▸ **The task**
Pull out every line in the listing below that contains the string "kern".

▸ **Records for the exercise**
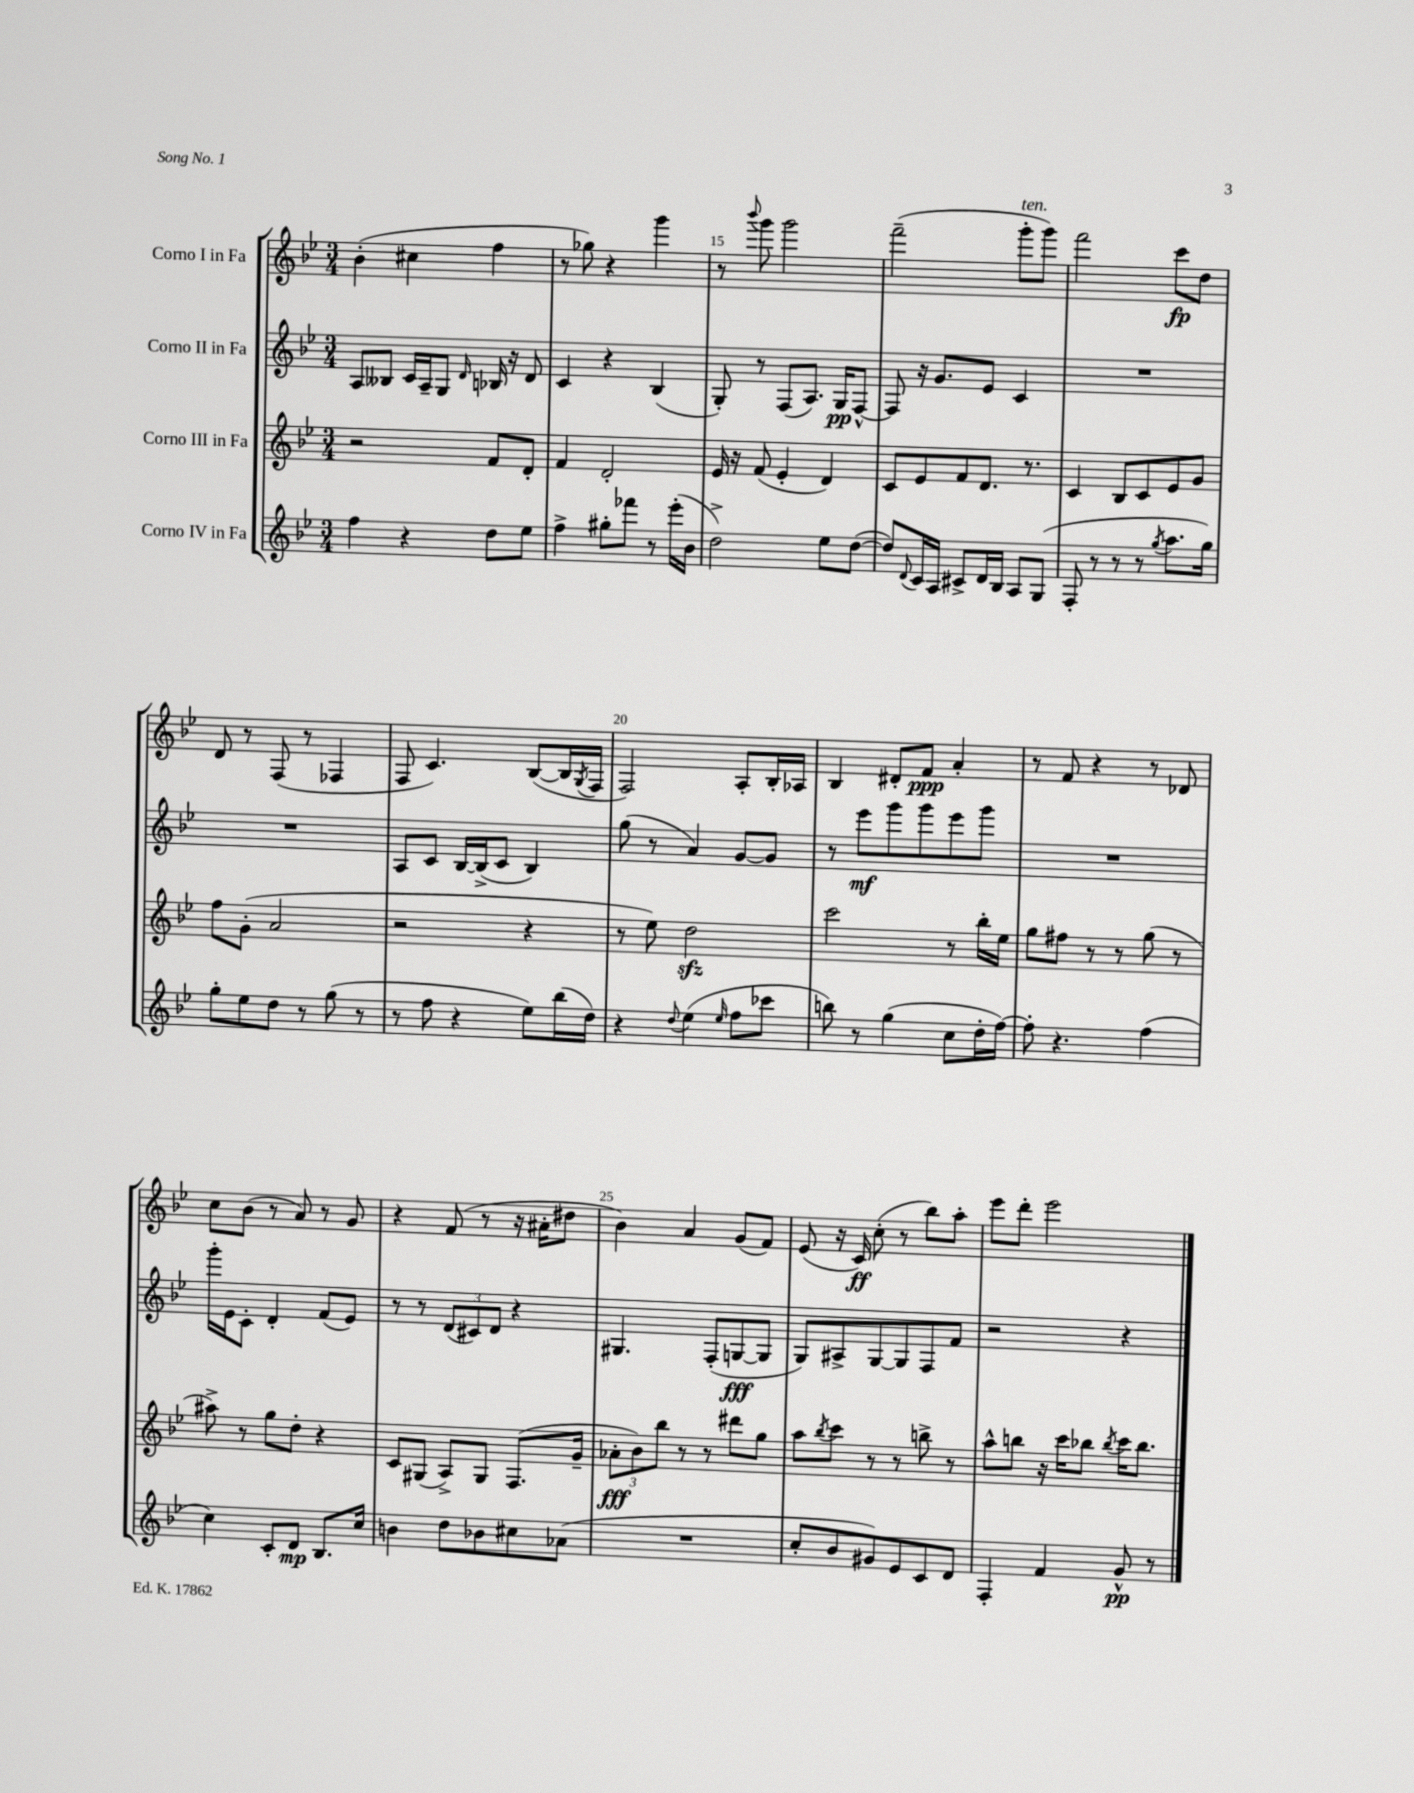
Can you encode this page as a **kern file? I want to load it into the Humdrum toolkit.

**kern	**kern	**kern	**kern
*staff4	*staff3	*staff2	*staff1
*clefG2	*clefG2	*clefG2	*clefG2
*k[b-e-]	*k[b-e-]	*k[b-e-]	*k[b-e-]
*M3/4	*M3/4	*M3/4	*M3/4
4ff\	2r	8A/L	(4b-'\
.	.	8B--/J	.
4r	.	16c/LL	4cc#\
.	.	16A~/J	.
.	.	8G/J	.
.	.	16qqd/	.
8dd\L	8f/L	16B-/	4ff\
.	.	16r	.
8ee-\J	8d'/J	8d/	.
=	=	=	=
4ff^\	4f/	4c/	8r
.	.	.	8gg-\)
8gg#'\L	2d'/	4r	4r
8fff-\J	.	.	.
8r	.	(4B-/	4ggg\
(16eee-'\LL	.	.	.
16b-\JJ	.	.	.
=	=	=	=
2dd^\)	16e-/	8G'/)	8r
.	16r	.	.
.	.	.	8qqbbb-/
.	(8f/	8r	8ggg\
.	4e-'/	(8F/L	2ggg\
.	.	8.A/J)	.
8ee-\L	4d/)	.	.
.	.	16G/LK	.
([8dd\J	.	[8F^^/J	.
=	=	=	=
8dd/]L)	8c/L	8F/]	(2fff~\
8qqd/	.	.	.
16c/L	8e-/	16r	.
16A/JJ	.	8.g/L	.
8c#^/L	8f/	.	.
16d/L	8.d/J	8e-/J	.
16B-/JJ	.	.	.
8A/L	.	4c/	8ggg'\L
.	8.r	.	.
(8G/J	.	.	8ggg\J)
=	=	=	=
8F'/	4c/	2.r	2fff\
8r	.	.	.
8r	8B-/L	.	.
8r	8c/	.	.
8qgg/	.	.	.
8.aa\L	8e-/	.	8ccc\L
.	8g/J	.	8dd\J
16gg\Jk)	.	.	.
=	=	=	=
8gg'\L	8ff\L	2.r	8d/
8ee-\	(8g'\J	.	8r
8dd\J	2a/	.	(8F/
8r	.	.	8r
(8gg\	.	.	4F-/
8r	.	.	.
=	=	=	=
8r	2r	8A/L	8F/
8ff\	.	8c/J	4.c/)
4r	.	[16B-/LL	.
.	.	(16B-^/]J	.
.	.	8c/J	.
8ee-\L)	4r	4B-/)	([8B-/L
(16bb-\L	.	.	16B-/]L
.	.	.	8qG/
16dd\JJ)	.	.	16F/JJ
=	=	=	=
4r	8r	(8gg\	2F/)
.	8ee-\)	8r	.
8qqdd/	.	.	.
(4ee-\	2dd\	4a/)	.
16qqee-/	.	.	.
8ff\L	.	[8g/L	8A'/L
8ccc-\J	.	8g/]J	16B-'/L
.	.	.	16A-/JJ
=	=	=	=
8bb\)	2ccc\	8r	4B-/
8r	.	8eee-\L	.
(4gg\	.	8ggg\	8d#'/L
.	.	8ggg\	8f/J
8cc\L	8r	8eee-\	4a'/
16dd'\L	16bb-'\LL	8ggg\J	.
[16ff\JJ)	16ee-\JJ	.	.
=	=	=	=
8ff'\]	8gg\L	2.r	8r
4.r	8ff#\J	.	8f/
.	8r	.	4r
.	8r	.	.
(4ff\	(8gg\	.	8r
.	8r	.	8d-/
=	=	=	=
4cc\)	8aa#^\)	16ggg'\LL	8cc\L
.	.	16e-\J	.
.	8r	8c'\J	(8b-\J
8c'/L	8gg\L	4d'/	8r
8d/J	8dd'\J	.	8a/)
8.B-/L	4r	(8f/L	8r
.	.	8e-/J)	8g/
16cc/Jk	.	.	.
=	=	=	=
4b\	8c/L	8r	4r
.	(8G#/J	8r	.
8dd\L	8A^/L)	(12d/L	(8f/
.	.	12c#/)	.
8b-\	8G#/J	.	8r
.	.	12d/J	.
8cc#\	(8.F/L	4r	16r
.	.	.	16a#'\LK
(8a-\J	.	.	8dd#\J
.	16g~/Jk	.	.
=	=	=	=
2.r	12a-'\L	4.G#/	4b-\)
.	12b-\)	.	.
.	12bb-\J	.	.
.	8r	.	4a/
.	8r	(8F'/L	.
.	8ddd#\L	[8G/	(8g/L
.	8gg\J	8G/]J	8f/J)
=	=	=	=
8cc'/L	8aa\L	8G/L)	(8e-/
.	8qbb-/	.	.
8b-/	8ccc\J	8A#^/	16r
.	.	.	16c/)
8g#/)	8r	[8G/	(8cc'\
8e-/	8r	8G/]	8r
8c/	8bb^\	8F/	8bb-\L)
8d/J	8r	8f/J	8aa'\J
=	=	=	=
4F'/	8aa^^\L	2r	8eee-\L
.	8bb\J	.	8ddd'\J
4f/	16r	.	2eee-\
.	16ccc\LK	.	.
.	8bb-\J	.	.
.	8qbb-/	.	.
8g^^/	16ccc\LK	4r	.
.	8.bb-\J	.	.
8r	.	.	.
==	==	==	==
*-	*-	*-	*-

▸ **The result**
Can you encode this page as a **kern file? I want to load it into the Humdrum toolkit.
**kern	**kern	**kern	**kern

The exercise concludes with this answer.